TASK TO COMPLETE = Since pictures do not belong in the copy, please repeat every record below exactly without them.

[Before-and-after change records]
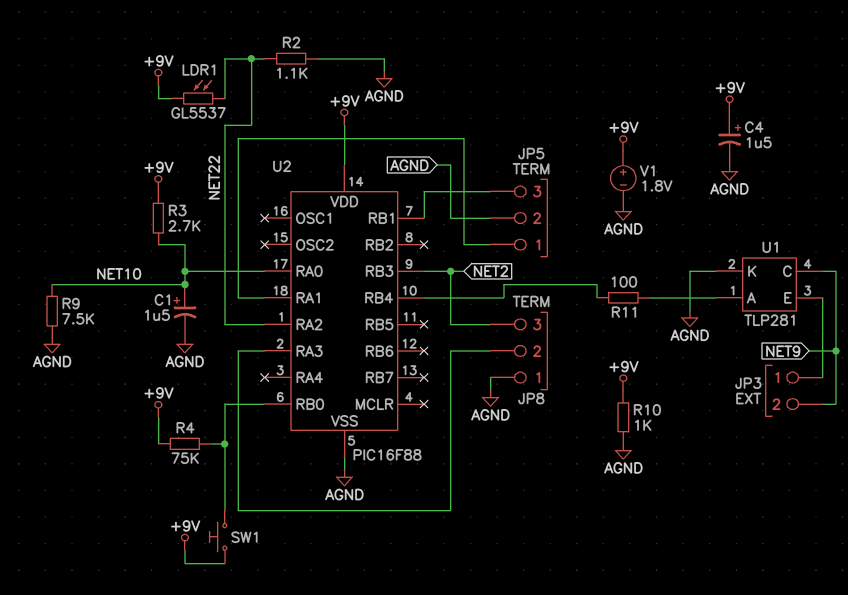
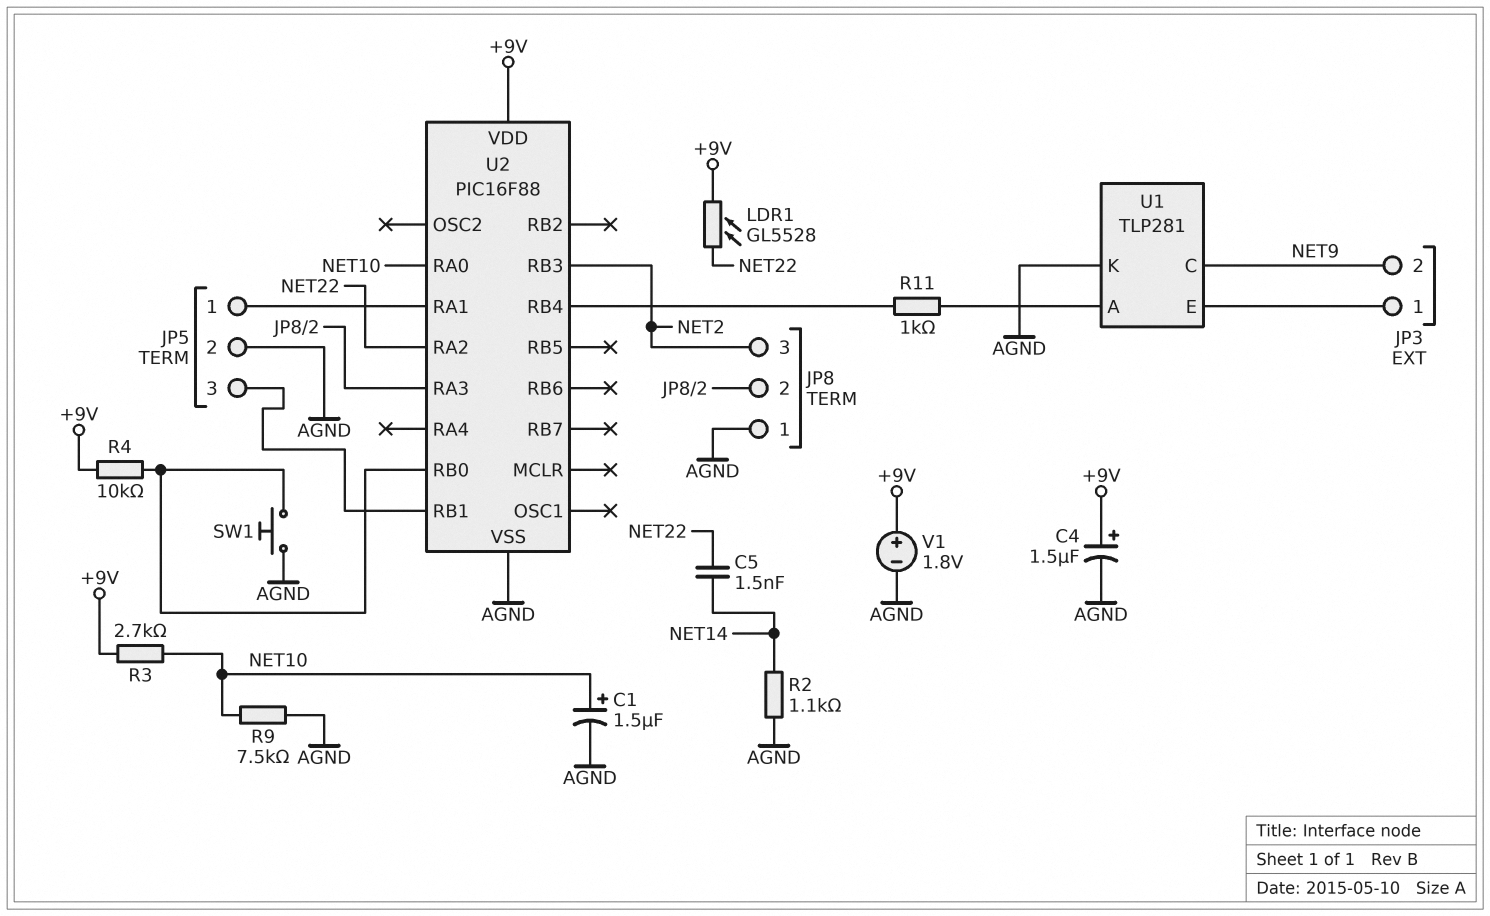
C5: none -> 1.5nF (NET14, NET22)
LDR1: GL5537 (+9V, NET22) -> GL5528 (+9V, NET22)
R2: 1.1k (AGND, NET22) -> 1.1k (AGND, NET14)
R4: 75k (+9V, U2/RB0) -> 10k (+9V, U2/RB0)
R10: 1k (+9V, AGND) -> none
R11: 100 (U1/A, U2/RB4) -> 1k (U1/A, U2/RB4)
SW1: button (+9V, U2/RB0) -> button (AGND, U2/RB0)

SOLUTION TO THE EXERCISE =
C5: none -> 1.5nF (NET14, NET22)
LDR1: GL5537 (+9V, NET22) -> GL5528 (+9V, NET22)
R2: 1.1k (AGND, NET22) -> 1.1k (AGND, NET14)
R4: 75k (+9V, U2/RB0) -> 10k (+9V, U2/RB0)
R10: 1k (+9V, AGND) -> none
R11: 100 (U1/A, U2/RB4) -> 1k (U1/A, U2/RB4)
SW1: button (+9V, U2/RB0) -> button (AGND, U2/RB0)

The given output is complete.